• **What is being asked**
Exactly reproduce the lines from the top of the entries below through the line containing "camera: 65 degrees right, 10 degrees up", with both ends included.

• **The data**
_ _ _ _

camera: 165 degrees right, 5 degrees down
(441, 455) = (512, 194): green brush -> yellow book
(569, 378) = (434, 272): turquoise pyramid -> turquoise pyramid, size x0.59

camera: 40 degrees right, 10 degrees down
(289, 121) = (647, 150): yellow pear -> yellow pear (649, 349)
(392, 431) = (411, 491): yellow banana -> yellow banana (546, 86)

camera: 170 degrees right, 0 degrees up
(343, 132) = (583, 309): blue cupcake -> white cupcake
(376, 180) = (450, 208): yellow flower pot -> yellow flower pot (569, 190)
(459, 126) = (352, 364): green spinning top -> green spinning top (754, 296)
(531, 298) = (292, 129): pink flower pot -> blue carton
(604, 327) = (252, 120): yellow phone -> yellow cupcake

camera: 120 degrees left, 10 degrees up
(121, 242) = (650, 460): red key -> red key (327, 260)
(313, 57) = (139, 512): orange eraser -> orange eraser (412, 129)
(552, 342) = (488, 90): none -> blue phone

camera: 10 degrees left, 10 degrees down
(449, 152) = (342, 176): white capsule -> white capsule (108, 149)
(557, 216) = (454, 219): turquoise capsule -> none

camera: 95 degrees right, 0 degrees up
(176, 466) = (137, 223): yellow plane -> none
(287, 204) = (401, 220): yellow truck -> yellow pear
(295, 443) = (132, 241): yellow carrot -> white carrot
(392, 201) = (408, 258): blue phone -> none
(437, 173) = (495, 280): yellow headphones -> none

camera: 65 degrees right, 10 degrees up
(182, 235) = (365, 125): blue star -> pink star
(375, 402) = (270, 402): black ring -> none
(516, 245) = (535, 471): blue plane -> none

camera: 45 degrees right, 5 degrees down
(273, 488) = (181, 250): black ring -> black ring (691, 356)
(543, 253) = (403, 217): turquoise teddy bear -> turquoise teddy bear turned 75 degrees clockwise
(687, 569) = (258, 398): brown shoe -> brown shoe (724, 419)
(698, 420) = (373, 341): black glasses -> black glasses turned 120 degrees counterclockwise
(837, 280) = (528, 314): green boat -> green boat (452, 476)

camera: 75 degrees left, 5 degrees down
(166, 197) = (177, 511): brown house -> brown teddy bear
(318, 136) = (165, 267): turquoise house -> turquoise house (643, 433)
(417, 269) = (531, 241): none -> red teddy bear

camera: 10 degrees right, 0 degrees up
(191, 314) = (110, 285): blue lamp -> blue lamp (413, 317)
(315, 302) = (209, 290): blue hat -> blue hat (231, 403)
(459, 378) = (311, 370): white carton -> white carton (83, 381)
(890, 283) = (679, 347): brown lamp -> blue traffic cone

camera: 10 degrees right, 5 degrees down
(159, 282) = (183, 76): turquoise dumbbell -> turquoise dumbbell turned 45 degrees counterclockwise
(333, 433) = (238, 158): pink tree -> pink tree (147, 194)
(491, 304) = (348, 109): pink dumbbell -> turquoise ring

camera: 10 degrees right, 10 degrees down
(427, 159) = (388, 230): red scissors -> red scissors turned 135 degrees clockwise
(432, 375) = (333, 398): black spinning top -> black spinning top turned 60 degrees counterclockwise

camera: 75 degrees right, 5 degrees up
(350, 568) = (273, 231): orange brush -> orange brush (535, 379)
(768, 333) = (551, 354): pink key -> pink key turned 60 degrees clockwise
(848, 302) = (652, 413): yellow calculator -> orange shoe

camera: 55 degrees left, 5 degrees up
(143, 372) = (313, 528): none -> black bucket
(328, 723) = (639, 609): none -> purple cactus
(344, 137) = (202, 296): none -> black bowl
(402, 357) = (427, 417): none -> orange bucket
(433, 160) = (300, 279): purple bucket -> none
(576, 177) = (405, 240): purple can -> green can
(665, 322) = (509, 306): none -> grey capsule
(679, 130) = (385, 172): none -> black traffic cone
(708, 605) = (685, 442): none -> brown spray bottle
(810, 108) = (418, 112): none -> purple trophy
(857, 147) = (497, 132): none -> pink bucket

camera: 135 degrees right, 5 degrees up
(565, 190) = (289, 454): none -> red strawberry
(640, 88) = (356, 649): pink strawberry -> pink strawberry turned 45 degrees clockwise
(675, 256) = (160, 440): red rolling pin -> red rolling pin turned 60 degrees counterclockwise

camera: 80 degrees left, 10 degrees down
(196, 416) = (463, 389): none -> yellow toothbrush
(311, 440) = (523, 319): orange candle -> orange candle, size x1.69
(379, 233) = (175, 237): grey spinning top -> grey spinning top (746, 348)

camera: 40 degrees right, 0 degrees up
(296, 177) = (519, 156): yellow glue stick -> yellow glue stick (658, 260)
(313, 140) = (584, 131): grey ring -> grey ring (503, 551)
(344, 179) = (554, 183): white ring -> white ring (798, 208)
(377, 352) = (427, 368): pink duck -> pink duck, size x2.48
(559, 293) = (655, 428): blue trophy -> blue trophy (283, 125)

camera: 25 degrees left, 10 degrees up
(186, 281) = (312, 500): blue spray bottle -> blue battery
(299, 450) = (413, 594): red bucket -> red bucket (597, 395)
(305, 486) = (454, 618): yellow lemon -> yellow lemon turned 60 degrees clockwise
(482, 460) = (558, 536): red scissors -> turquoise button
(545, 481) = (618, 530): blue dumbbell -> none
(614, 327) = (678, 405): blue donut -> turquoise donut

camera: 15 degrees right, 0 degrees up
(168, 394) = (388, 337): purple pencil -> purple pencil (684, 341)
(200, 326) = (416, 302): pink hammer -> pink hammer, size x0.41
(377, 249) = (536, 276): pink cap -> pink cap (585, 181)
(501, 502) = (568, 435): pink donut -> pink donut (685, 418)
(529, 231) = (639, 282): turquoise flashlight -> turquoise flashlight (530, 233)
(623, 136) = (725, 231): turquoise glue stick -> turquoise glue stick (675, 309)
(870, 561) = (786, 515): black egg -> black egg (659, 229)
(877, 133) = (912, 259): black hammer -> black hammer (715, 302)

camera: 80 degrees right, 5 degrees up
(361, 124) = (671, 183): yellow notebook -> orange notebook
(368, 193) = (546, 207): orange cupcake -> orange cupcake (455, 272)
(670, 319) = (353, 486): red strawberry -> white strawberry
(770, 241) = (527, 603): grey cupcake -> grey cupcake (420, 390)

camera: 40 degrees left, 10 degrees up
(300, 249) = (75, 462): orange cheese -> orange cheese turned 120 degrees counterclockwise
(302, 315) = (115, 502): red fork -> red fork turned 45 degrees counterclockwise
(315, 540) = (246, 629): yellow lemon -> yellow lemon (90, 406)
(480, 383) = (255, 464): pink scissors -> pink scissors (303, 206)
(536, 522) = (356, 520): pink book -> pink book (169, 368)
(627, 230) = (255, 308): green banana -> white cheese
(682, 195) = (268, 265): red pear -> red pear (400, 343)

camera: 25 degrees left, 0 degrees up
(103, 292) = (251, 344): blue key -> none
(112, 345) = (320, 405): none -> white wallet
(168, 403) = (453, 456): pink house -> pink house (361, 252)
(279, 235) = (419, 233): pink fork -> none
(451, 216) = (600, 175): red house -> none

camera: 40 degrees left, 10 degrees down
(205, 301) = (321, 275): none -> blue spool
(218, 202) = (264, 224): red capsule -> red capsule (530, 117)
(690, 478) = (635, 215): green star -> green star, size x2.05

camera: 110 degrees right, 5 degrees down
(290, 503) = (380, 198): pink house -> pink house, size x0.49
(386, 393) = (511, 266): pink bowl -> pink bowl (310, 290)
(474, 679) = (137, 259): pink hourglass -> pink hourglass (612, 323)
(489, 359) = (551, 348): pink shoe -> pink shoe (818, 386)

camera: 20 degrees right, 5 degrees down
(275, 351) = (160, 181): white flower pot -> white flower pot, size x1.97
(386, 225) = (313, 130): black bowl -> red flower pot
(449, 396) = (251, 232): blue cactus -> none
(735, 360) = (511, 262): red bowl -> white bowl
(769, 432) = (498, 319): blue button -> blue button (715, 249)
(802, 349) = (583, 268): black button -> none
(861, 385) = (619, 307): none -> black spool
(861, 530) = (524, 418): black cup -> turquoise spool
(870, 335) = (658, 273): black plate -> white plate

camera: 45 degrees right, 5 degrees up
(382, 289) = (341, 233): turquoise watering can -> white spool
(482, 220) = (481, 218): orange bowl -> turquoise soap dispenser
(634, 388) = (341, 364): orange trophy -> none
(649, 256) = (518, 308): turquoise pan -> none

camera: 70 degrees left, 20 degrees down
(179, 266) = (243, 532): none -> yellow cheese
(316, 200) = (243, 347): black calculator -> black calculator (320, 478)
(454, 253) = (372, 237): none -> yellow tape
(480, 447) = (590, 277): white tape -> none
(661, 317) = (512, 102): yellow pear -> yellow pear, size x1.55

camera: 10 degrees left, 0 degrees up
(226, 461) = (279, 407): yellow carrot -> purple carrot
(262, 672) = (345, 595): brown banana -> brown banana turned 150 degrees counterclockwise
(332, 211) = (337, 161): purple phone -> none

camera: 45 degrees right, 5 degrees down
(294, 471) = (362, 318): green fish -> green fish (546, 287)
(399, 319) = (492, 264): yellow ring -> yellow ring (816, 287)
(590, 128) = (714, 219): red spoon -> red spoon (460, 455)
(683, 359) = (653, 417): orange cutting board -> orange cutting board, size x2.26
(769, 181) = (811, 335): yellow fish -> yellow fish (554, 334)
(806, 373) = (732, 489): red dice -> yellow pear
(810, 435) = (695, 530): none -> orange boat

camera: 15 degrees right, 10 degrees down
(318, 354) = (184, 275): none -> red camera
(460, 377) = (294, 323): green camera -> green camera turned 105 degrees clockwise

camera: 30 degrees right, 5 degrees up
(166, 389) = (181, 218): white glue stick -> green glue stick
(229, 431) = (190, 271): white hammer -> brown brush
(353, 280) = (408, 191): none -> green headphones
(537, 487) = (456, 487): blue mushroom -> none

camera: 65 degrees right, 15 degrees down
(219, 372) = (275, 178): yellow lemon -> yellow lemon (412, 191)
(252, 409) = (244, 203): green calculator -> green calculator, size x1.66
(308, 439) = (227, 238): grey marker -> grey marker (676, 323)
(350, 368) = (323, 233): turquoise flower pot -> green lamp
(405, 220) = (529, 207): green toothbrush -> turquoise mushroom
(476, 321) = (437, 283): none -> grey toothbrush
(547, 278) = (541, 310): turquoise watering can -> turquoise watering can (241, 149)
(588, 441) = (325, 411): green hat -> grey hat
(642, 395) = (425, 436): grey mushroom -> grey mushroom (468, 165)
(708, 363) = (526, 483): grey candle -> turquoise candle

_ _ _ _

• **Exercise solution**
camera: 165 degrees right, 5 degrees down
(441, 455) = (512, 194): green brush -> yellow book
(569, 378) = (434, 272): turquoise pyramid -> turquoise pyramid, size x0.59

camera: 40 degrees right, 10 degrees down
(289, 121) = (647, 150): yellow pear -> yellow pear (649, 349)
(392, 431) = (411, 491): yellow banana -> yellow banana (546, 86)

camera: 170 degrees right, 0 degrees up
(343, 132) = (583, 309): blue cupcake -> white cupcake
(376, 180) = (450, 208): yellow flower pot -> yellow flower pot (569, 190)
(459, 126) = (352, 364): green spinning top -> green spinning top (754, 296)
(531, 298) = (292, 129): pink flower pot -> blue carton
(604, 327) = (252, 120): yellow phone -> yellow cupcake

camera: 120 degrees left, 10 degrees up
(121, 242) = (650, 460): red key -> red key (327, 260)
(313, 57) = (139, 512): orange eraser -> orange eraser (412, 129)
(552, 342) = (488, 90): none -> blue phone

camera: 10 degrees left, 10 degrees down
(449, 152) = (342, 176): white capsule -> white capsule (108, 149)
(557, 216) = (454, 219): turquoise capsule -> none

camera: 95 degrees right, 0 degrees up
(176, 466) = (137, 223): yellow plane -> none
(287, 204) = (401, 220): yellow truck -> yellow pear
(295, 443) = (132, 241): yellow carrot -> white carrot
(392, 201) = (408, 258): blue phone -> none
(437, 173) = (495, 280): yellow headphones -> none

camera: 65 degrees right, 10 degrees up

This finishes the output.